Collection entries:
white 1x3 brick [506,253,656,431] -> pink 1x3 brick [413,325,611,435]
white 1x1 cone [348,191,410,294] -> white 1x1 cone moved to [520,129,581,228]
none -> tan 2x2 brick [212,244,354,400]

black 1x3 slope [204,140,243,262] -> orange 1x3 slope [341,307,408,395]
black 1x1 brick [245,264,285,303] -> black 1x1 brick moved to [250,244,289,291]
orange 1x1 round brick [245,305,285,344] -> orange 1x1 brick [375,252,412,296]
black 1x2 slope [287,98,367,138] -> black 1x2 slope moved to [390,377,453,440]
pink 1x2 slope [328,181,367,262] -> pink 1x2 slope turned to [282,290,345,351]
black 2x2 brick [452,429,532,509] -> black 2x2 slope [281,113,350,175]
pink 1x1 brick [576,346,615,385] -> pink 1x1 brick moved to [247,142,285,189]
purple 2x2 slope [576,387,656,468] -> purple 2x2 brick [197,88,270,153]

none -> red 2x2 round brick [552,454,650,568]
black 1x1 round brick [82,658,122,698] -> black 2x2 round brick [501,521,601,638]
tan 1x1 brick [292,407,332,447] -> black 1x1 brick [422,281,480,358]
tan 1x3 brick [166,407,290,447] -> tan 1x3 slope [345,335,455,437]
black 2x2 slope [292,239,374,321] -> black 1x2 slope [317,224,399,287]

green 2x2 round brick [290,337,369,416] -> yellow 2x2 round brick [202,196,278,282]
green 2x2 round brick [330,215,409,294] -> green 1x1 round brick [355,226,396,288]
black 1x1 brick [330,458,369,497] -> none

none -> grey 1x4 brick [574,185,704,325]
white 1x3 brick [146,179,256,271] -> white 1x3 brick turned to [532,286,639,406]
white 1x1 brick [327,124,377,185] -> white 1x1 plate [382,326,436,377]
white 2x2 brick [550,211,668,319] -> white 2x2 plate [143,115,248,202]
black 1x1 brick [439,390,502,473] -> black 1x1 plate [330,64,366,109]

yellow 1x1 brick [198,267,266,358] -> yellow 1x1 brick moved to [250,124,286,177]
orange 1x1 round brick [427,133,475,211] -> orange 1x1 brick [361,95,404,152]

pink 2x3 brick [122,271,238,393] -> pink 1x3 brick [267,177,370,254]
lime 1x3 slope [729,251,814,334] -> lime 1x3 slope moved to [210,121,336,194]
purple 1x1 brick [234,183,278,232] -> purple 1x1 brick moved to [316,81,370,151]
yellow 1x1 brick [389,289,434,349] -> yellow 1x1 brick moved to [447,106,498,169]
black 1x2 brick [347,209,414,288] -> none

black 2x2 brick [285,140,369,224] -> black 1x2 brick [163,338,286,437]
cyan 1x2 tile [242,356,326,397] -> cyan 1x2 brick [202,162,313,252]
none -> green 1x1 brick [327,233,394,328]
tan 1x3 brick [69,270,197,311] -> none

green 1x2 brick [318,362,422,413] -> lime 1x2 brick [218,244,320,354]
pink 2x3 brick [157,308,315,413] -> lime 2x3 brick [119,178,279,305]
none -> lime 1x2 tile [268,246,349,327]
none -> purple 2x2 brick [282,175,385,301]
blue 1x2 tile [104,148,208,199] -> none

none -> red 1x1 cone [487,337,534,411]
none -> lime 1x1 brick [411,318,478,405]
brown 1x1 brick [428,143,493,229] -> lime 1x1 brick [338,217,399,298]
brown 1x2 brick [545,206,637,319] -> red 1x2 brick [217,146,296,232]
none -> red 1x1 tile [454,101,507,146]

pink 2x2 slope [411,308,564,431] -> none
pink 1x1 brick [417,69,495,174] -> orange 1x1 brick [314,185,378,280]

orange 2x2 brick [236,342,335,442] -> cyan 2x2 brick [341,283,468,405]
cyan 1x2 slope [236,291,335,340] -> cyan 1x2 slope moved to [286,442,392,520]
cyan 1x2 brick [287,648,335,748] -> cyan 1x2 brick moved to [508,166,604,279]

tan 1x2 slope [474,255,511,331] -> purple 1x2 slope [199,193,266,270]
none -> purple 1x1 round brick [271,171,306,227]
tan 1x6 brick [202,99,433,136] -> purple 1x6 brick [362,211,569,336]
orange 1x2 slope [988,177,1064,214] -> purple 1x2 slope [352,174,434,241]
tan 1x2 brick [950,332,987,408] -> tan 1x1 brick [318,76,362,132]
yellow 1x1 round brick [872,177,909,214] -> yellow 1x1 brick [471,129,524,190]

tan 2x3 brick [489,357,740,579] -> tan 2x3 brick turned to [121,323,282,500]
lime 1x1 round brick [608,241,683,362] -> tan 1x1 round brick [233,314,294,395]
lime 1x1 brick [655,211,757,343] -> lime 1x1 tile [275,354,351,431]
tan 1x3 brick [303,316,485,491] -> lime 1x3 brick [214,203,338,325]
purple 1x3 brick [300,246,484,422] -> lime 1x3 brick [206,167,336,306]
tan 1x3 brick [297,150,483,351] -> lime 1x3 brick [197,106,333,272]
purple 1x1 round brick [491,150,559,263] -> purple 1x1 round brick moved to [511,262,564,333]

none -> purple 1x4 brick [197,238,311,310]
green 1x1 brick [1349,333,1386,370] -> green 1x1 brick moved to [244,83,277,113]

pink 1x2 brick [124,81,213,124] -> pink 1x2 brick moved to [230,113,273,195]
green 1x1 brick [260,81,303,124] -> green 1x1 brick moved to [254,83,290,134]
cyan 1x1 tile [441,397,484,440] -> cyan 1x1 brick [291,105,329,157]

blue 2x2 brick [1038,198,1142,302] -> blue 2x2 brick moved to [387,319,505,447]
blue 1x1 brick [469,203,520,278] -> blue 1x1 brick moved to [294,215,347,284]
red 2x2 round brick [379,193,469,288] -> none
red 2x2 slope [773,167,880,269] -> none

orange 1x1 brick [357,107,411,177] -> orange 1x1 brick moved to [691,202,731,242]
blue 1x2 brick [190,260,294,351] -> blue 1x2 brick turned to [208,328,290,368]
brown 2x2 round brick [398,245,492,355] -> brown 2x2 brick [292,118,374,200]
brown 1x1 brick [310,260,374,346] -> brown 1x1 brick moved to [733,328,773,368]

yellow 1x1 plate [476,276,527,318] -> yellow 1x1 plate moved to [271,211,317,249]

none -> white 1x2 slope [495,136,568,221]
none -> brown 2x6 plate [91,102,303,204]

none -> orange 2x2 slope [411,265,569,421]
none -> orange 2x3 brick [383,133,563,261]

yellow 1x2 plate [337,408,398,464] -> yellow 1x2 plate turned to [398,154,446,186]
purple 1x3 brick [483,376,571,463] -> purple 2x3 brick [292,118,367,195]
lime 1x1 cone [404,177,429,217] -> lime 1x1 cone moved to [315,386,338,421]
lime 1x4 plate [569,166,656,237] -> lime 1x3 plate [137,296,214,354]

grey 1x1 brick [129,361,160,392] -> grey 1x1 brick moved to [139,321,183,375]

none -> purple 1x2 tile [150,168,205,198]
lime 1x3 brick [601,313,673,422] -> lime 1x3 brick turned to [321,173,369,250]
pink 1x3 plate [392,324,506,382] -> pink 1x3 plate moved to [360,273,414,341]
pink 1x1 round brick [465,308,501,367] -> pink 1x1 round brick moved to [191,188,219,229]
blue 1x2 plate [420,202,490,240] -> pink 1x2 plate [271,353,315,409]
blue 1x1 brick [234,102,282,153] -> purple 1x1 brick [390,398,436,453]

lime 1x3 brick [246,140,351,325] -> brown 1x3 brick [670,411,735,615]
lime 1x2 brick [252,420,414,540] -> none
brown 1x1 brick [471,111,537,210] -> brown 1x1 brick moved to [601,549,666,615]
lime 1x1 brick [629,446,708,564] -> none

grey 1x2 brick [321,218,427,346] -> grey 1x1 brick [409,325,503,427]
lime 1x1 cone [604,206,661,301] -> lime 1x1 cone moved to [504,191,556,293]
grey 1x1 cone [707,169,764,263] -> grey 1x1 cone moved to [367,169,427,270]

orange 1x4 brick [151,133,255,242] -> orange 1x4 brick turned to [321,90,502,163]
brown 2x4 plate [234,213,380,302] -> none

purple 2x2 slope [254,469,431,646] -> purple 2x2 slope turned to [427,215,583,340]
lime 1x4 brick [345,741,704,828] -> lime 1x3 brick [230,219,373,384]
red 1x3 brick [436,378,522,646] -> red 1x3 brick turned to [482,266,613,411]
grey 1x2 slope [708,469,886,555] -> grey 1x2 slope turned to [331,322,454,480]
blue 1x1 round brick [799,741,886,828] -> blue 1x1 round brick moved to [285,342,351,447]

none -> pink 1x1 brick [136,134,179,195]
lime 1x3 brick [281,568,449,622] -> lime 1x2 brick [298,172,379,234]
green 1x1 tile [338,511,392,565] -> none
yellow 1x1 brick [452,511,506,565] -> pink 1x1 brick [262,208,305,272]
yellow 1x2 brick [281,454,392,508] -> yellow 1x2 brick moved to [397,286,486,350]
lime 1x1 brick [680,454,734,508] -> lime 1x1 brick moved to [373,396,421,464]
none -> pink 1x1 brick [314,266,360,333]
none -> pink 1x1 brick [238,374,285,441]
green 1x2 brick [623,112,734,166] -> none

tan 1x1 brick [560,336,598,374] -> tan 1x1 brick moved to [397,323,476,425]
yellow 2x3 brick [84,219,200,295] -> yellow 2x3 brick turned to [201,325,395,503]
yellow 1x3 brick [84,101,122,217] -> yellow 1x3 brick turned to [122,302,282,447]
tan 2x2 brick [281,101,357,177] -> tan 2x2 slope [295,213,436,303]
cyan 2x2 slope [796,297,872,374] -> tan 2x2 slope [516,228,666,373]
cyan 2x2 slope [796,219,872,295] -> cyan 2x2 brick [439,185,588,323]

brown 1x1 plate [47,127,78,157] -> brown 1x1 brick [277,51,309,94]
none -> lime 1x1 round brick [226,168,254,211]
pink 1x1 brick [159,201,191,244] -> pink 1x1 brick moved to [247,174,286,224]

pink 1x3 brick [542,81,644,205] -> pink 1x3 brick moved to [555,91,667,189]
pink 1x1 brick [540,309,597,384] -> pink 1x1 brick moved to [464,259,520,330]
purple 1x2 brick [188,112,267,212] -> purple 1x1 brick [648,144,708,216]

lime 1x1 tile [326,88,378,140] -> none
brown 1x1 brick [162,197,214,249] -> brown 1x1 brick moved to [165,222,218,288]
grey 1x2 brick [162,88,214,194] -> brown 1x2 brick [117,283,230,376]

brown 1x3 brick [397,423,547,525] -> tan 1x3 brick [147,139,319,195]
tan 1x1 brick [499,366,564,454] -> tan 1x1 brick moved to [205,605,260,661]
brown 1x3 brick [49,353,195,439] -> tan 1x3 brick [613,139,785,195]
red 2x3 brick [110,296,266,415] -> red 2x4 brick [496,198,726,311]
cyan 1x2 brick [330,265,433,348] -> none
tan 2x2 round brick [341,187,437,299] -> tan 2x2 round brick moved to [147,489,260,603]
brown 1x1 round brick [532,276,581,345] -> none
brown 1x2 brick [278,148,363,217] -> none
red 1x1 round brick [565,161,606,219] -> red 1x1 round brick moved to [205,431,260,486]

# What you are asked to do
From the records above, print only the lines between the one holding "yellow 1x3 brick [84,101,122,217]" and the one holding "pink 1x1 brick [159,201,191,244]", inclusive, exactly as they stand.

# Problem solution
yellow 1x3 brick [84,101,122,217] -> yellow 1x3 brick turned to [122,302,282,447]
tan 2x2 brick [281,101,357,177] -> tan 2x2 slope [295,213,436,303]
cyan 2x2 slope [796,297,872,374] -> tan 2x2 slope [516,228,666,373]
cyan 2x2 slope [796,219,872,295] -> cyan 2x2 brick [439,185,588,323]

brown 1x1 plate [47,127,78,157] -> brown 1x1 brick [277,51,309,94]
none -> lime 1x1 round brick [226,168,254,211]
pink 1x1 brick [159,201,191,244] -> pink 1x1 brick moved to [247,174,286,224]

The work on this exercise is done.